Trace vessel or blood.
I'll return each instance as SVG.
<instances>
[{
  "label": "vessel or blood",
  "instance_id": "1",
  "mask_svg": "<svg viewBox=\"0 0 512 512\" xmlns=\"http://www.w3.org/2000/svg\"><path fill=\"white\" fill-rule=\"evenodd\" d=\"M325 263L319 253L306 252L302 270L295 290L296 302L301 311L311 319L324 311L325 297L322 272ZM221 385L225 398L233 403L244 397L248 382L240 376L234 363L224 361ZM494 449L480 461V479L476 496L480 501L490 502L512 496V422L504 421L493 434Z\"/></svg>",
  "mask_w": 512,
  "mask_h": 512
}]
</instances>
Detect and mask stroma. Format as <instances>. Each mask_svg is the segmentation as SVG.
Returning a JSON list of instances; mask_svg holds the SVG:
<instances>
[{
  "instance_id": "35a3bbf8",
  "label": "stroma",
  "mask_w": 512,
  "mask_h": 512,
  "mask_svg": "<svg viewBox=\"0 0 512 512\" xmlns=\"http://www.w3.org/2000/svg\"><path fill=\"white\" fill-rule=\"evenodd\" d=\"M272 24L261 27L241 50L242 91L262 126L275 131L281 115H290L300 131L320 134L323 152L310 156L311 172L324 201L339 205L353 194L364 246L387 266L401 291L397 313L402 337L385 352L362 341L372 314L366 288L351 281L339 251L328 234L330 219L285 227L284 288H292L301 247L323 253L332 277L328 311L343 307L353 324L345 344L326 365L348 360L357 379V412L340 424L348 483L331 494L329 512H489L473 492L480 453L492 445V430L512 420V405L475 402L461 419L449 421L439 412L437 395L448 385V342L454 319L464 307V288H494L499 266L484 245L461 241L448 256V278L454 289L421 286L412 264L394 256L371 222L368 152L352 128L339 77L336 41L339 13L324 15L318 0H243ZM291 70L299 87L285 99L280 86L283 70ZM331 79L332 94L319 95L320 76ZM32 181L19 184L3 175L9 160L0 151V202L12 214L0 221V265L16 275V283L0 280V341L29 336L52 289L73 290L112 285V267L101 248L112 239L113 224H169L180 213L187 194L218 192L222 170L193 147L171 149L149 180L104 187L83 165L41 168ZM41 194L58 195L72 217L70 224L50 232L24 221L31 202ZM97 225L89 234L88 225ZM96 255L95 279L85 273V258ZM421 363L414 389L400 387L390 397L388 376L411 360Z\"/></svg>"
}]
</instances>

#####

Repeat each of the entries above precisely as given.

Exercise answer:
Trace vessel or blood.
I'll return each instance as SVG.
<instances>
[{
  "label": "vessel or blood",
  "instance_id": "1",
  "mask_svg": "<svg viewBox=\"0 0 512 512\" xmlns=\"http://www.w3.org/2000/svg\"><path fill=\"white\" fill-rule=\"evenodd\" d=\"M325 263L319 253L306 252L302 270L295 290L296 302L301 311L311 319L324 311L325 297L322 272ZM221 385L225 398L233 403L244 397L248 382L240 376L234 363L224 361ZM494 449L480 461V479L476 496L480 501L490 502L512 496V422L504 421L493 434Z\"/></svg>",
  "mask_w": 512,
  "mask_h": 512
}]
</instances>
Detect and mask stroma. Format as <instances>. Each mask_svg is the segmentation as SVG.
Returning a JSON list of instances; mask_svg holds the SVG:
<instances>
[{
  "instance_id": "35a3bbf8",
  "label": "stroma",
  "mask_w": 512,
  "mask_h": 512,
  "mask_svg": "<svg viewBox=\"0 0 512 512\" xmlns=\"http://www.w3.org/2000/svg\"><path fill=\"white\" fill-rule=\"evenodd\" d=\"M272 24L261 27L241 50L242 91L262 126L275 131L281 115H290L300 131L320 134L323 152L310 156L311 172L324 201L339 205L353 194L364 246L387 266L401 291L397 313L402 337L385 352L362 341L372 314L366 288L351 281L339 251L328 234L330 219L285 227L284 288H292L301 247L323 253L332 277L328 311L343 307L353 324L345 344L326 365L348 360L357 379V412L340 424L348 483L331 494L329 512H489L473 492L480 453L492 445V430L512 420V405L475 402L461 419L449 421L439 412L437 395L448 385V342L454 319L464 307V288H494L499 266L484 245L461 241L448 256V278L454 289L421 286L412 264L394 256L371 222L368 152L352 128L339 77L336 41L339 13L324 15L318 0H243ZM291 70L299 87L285 99L280 86L283 70ZM331 79L332 94L319 95L320 76ZM32 181L19 184L3 175L9 160L0 151V202L12 214L0 221V265L16 275V283L0 280V341L29 336L52 289L73 290L112 285V267L101 248L112 239L113 224H169L180 213L187 194L218 192L222 170L193 147L171 149L149 180L104 187L83 165L41 168ZM41 194L58 195L72 217L70 224L50 232L24 221L31 202ZM97 225L89 234L88 225ZM96 255L95 279L85 273V258ZM421 363L414 389L400 387L390 397L388 376L411 360Z\"/></svg>"
}]
</instances>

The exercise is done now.